(Collected data entries)
+===+
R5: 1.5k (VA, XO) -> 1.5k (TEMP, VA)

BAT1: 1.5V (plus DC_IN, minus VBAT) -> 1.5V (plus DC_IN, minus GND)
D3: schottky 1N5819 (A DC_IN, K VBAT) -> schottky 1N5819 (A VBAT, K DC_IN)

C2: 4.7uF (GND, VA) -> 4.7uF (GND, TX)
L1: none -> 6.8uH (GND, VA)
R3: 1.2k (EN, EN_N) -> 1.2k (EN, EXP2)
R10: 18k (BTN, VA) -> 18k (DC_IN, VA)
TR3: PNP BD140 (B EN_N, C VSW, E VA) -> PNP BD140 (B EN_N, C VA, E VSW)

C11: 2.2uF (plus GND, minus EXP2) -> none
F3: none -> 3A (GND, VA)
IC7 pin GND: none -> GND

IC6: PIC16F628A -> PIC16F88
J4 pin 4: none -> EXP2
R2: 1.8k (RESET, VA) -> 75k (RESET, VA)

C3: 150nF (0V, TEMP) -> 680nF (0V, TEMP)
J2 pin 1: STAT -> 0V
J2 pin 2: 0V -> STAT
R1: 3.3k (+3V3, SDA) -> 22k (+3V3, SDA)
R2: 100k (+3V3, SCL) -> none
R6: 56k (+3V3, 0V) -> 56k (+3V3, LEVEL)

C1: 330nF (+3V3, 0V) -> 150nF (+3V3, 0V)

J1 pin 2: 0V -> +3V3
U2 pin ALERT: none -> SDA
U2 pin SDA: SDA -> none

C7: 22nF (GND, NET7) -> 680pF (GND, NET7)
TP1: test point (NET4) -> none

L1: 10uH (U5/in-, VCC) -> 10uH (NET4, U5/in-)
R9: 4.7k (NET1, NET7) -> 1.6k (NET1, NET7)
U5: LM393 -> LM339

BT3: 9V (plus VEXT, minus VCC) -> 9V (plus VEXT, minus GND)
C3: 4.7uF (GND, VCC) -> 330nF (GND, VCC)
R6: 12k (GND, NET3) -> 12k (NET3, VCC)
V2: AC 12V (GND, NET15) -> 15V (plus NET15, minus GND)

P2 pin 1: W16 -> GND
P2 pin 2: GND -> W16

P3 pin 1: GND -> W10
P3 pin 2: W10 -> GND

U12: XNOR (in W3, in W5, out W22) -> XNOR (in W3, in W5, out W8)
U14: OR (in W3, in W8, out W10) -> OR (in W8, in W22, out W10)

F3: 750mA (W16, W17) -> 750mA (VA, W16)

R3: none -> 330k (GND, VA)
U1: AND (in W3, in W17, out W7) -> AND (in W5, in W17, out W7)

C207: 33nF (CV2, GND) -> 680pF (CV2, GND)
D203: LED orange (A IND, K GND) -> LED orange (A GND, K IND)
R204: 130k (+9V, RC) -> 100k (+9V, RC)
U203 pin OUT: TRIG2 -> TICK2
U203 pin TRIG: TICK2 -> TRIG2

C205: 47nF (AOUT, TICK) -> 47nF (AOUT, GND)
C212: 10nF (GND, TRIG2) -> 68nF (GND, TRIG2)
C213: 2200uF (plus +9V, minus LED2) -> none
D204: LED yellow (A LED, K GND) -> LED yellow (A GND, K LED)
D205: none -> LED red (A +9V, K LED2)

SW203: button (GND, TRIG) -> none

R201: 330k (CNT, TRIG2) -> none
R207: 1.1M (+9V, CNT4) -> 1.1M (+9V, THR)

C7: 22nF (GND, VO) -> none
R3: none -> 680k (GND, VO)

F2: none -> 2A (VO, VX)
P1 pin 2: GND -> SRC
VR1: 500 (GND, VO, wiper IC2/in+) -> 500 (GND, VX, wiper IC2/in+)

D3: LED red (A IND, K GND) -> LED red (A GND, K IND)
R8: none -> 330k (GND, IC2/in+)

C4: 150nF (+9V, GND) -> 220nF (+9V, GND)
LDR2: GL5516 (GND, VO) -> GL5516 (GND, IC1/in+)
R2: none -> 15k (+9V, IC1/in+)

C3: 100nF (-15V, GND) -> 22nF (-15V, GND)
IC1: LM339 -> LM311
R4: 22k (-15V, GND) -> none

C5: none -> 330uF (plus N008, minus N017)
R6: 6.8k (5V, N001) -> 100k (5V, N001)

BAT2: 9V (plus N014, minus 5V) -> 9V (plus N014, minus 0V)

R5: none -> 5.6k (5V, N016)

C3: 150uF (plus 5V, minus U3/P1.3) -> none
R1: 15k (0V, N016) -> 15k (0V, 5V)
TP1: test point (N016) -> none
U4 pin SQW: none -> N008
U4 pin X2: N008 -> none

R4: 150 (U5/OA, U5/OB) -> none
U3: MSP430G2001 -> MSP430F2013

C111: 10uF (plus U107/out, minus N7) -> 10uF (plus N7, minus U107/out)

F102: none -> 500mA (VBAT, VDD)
+===+
(Exercise):
Take the entries and copy them out exactly.

(Response):
R5: 1.5k (VA, XO) -> 1.5k (TEMP, VA)

BAT1: 1.5V (plus DC_IN, minus VBAT) -> 1.5V (plus DC_IN, minus GND)
D3: schottky 1N5819 (A DC_IN, K VBAT) -> schottky 1N5819 (A VBAT, K DC_IN)

C2: 4.7uF (GND, VA) -> 4.7uF (GND, TX)
L1: none -> 6.8uH (GND, VA)
R3: 1.2k (EN, EN_N) -> 1.2k (EN, EXP2)
R10: 18k (BTN, VA) -> 18k (DC_IN, VA)
TR3: PNP BD140 (B EN_N, C VSW, E VA) -> PNP BD140 (B EN_N, C VA, E VSW)

C11: 2.2uF (plus GND, minus EXP2) -> none
F3: none -> 3A (GND, VA)
IC7 pin GND: none -> GND

IC6: PIC16F628A -> PIC16F88
J4 pin 4: none -> EXP2
R2: 1.8k (RESET, VA) -> 75k (RESET, VA)

C3: 150nF (0V, TEMP) -> 680nF (0V, TEMP)
J2 pin 1: STAT -> 0V
J2 pin 2: 0V -> STAT
R1: 3.3k (+3V3, SDA) -> 22k (+3V3, SDA)
R2: 100k (+3V3, SCL) -> none
R6: 56k (+3V3, 0V) -> 56k (+3V3, LEVEL)

C1: 330nF (+3V3, 0V) -> 150nF (+3V3, 0V)

J1 pin 2: 0V -> +3V3
U2 pin ALERT: none -> SDA
U2 pin SDA: SDA -> none

C7: 22nF (GND, NET7) -> 680pF (GND, NET7)
TP1: test point (NET4) -> none

L1: 10uH (U5/in-, VCC) -> 10uH (NET4, U5/in-)
R9: 4.7k (NET1, NET7) -> 1.6k (NET1, NET7)
U5: LM393 -> LM339

BT3: 9V (plus VEXT, minus VCC) -> 9V (plus VEXT, minus GND)
C3: 4.7uF (GND, VCC) -> 330nF (GND, VCC)
R6: 12k (GND, NET3) -> 12k (NET3, VCC)
V2: AC 12V (GND, NET15) -> 15V (plus NET15, minus GND)

P2 pin 1: W16 -> GND
P2 pin 2: GND -> W16

P3 pin 1: GND -> W10
P3 pin 2: W10 -> GND

U12: XNOR (in W3, in W5, out W22) -> XNOR (in W3, in W5, out W8)
U14: OR (in W3, in W8, out W10) -> OR (in W8, in W22, out W10)

F3: 750mA (W16, W17) -> 750mA (VA, W16)

R3: none -> 330k (GND, VA)
U1: AND (in W3, in W17, out W7) -> AND (in W5, in W17, out W7)

C207: 33nF (CV2, GND) -> 680pF (CV2, GND)
D203: LED orange (A IND, K GND) -> LED orange (A GND, K IND)
R204: 130k (+9V, RC) -> 100k (+9V, RC)
U203 pin OUT: TRIG2 -> TICK2
U203 pin TRIG: TICK2 -> TRIG2

C205: 47nF (AOUT, TICK) -> 47nF (AOUT, GND)
C212: 10nF (GND, TRIG2) -> 68nF (GND, TRIG2)
C213: 2200uF (plus +9V, minus LED2) -> none
D204: LED yellow (A LED, K GND) -> LED yellow (A GND, K LED)
D205: none -> LED red (A +9V, K LED2)

SW203: button (GND, TRIG) -> none

R201: 330k (CNT, TRIG2) -> none
R207: 1.1M (+9V, CNT4) -> 1.1M (+9V, THR)

C7: 22nF (GND, VO) -> none
R3: none -> 680k (GND, VO)

F2: none -> 2A (VO, VX)
P1 pin 2: GND -> SRC
VR1: 500 (GND, VO, wiper IC2/in+) -> 500 (GND, VX, wiper IC2/in+)

D3: LED red (A IND, K GND) -> LED red (A GND, K IND)
R8: none -> 330k (GND, IC2/in+)

C4: 150nF (+9V, GND) -> 220nF (+9V, GND)
LDR2: GL5516 (GND, VO) -> GL5516 (GND, IC1/in+)
R2: none -> 15k (+9V, IC1/in+)

C3: 100nF (-15V, GND) -> 22nF (-15V, GND)
IC1: LM339 -> LM311
R4: 22k (-15V, GND) -> none

C5: none -> 330uF (plus N008, minus N017)
R6: 6.8k (5V, N001) -> 100k (5V, N001)

BAT2: 9V (plus N014, minus 5V) -> 9V (plus N014, minus 0V)

R5: none -> 5.6k (5V, N016)

C3: 150uF (plus 5V, minus U3/P1.3) -> none
R1: 15k (0V, N016) -> 15k (0V, 5V)
TP1: test point (N016) -> none
U4 pin SQW: none -> N008
U4 pin X2: N008 -> none

R4: 150 (U5/OA, U5/OB) -> none
U3: MSP430G2001 -> MSP430F2013

C111: 10uF (plus U107/out, minus N7) -> 10uF (plus N7, minus U107/out)

F102: none -> 500mA (VBAT, VDD)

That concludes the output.